* **Task item**
This exercise calls for the line with "cyan line: (49, 107) -> (26, 154), moved", the line with "purple cross: (228, 230) -> (306, 331), moved", and all lines between them in the material below, output exactly and with no other lines.

* **Data excerpts**
################
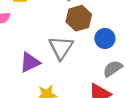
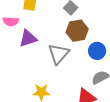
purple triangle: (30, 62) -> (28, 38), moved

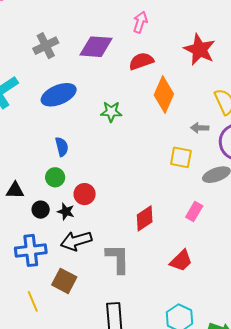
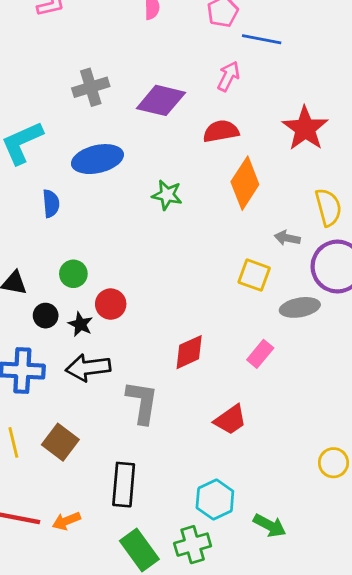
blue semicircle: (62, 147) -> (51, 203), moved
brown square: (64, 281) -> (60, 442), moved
################
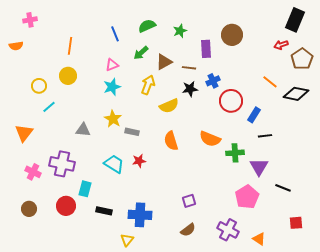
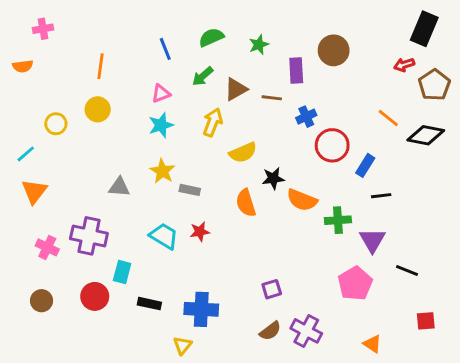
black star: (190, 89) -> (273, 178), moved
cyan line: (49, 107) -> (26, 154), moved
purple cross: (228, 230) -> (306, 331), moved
################
* **Written solution**
cyan line: (49, 107) -> (26, 154), moved
purple cross: (228, 230) -> (306, 331), moved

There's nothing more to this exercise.